The response should be an exact copy of the records, with the pictures removed.

Working data
++++++++++
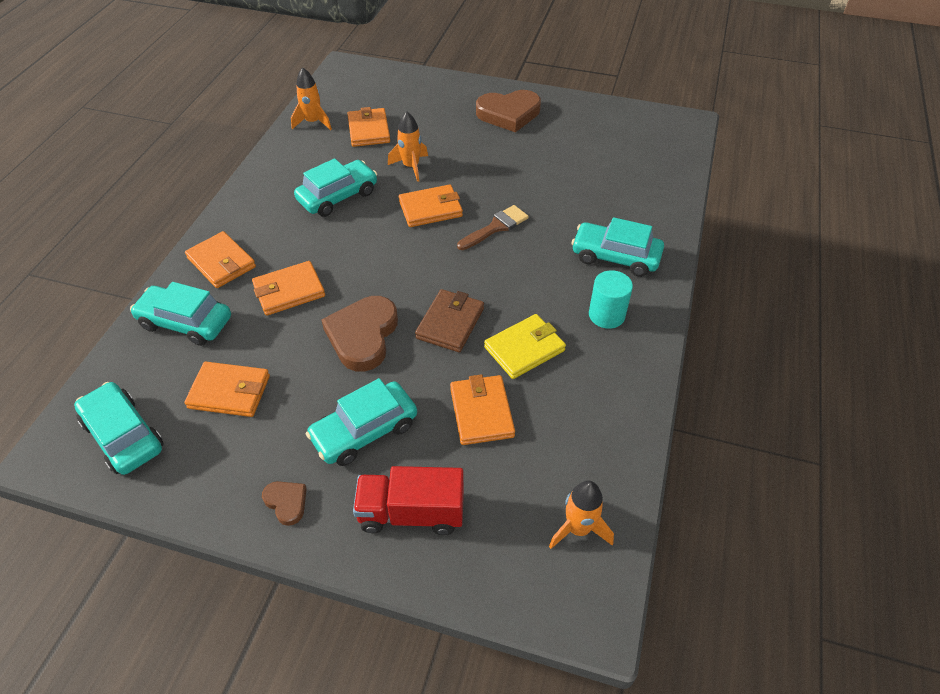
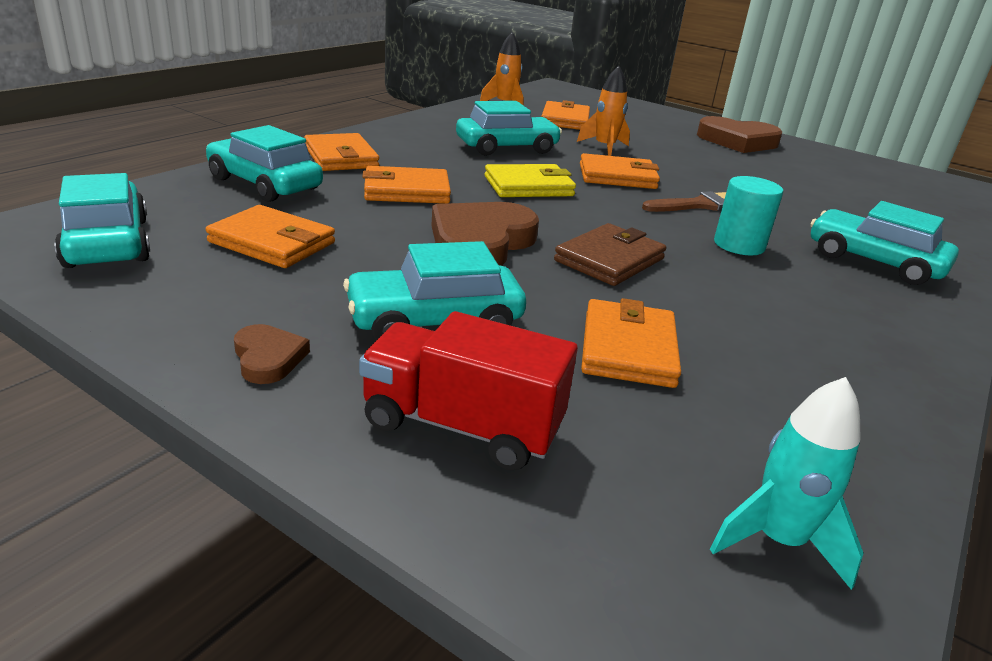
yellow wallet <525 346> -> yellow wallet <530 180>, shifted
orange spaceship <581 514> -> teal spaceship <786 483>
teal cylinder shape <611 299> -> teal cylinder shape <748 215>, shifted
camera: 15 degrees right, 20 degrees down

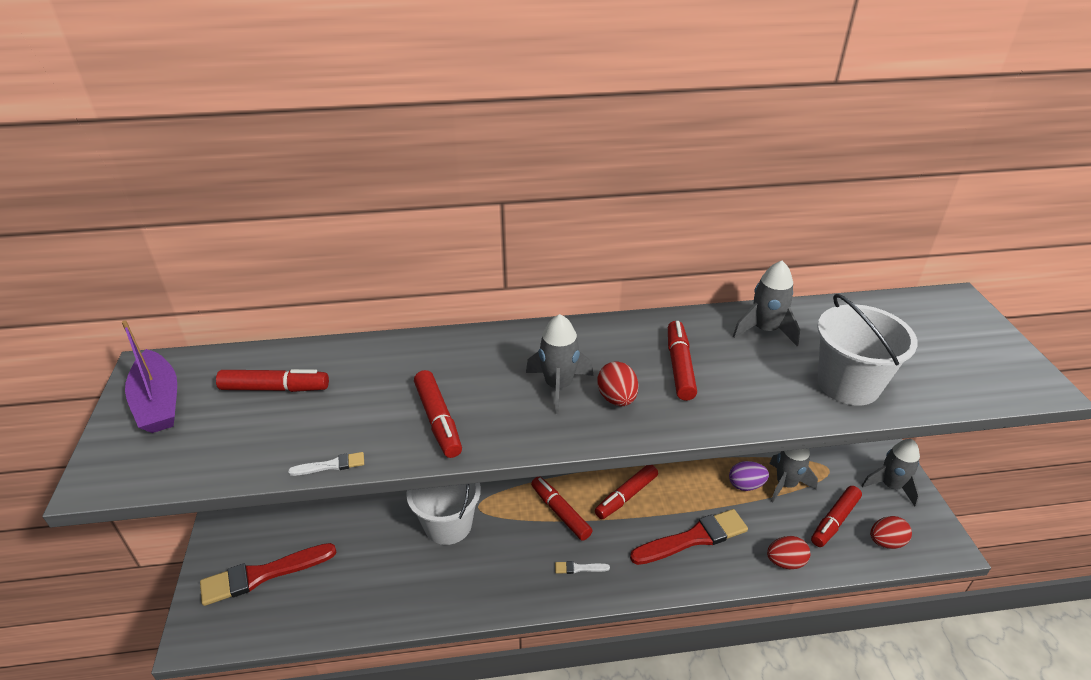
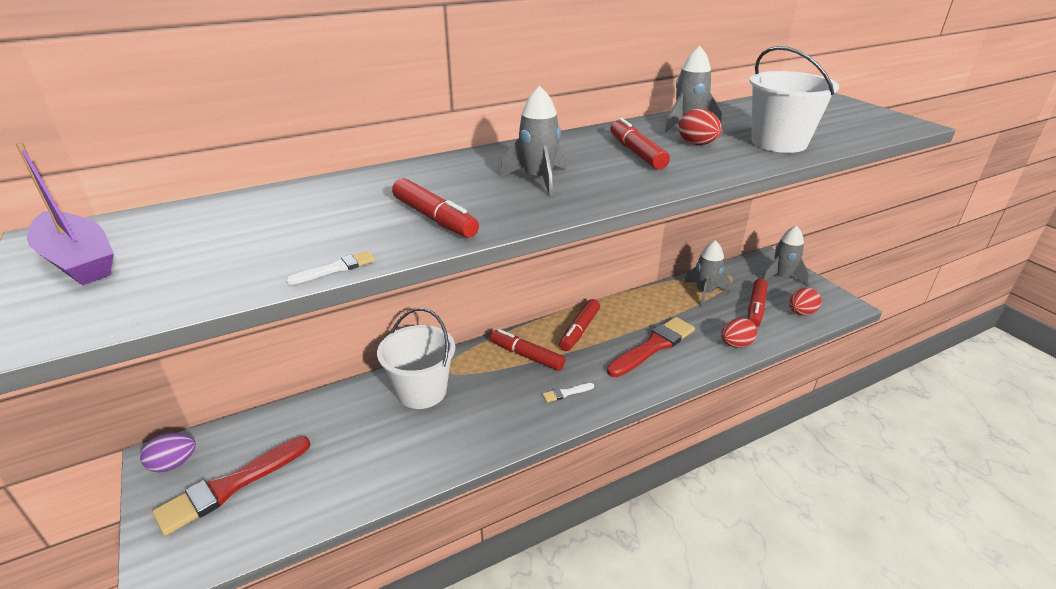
purple egg <749 476> -> purple egg <168 453>, shifted
crimson egg <617 383> -> crimson egg <700 127>, shifted
crimson marker pen <272 380> -> none
camera: 20 degrees left, 5 degrees down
++++++++++
Exercise answer
yellow wallet <525 346> -> yellow wallet <530 180>, shifted
orange spaceship <581 514> -> teal spaceship <786 483>
teal cylinder shape <611 299> -> teal cylinder shape <748 215>, shifted
camera: 15 degrees right, 20 degrees down

purple egg <749 476> -> purple egg <168 453>, shifted
crimson egg <617 383> -> crimson egg <700 127>, shifted
crimson marker pen <272 380> -> none
camera: 20 degrees left, 5 degrees down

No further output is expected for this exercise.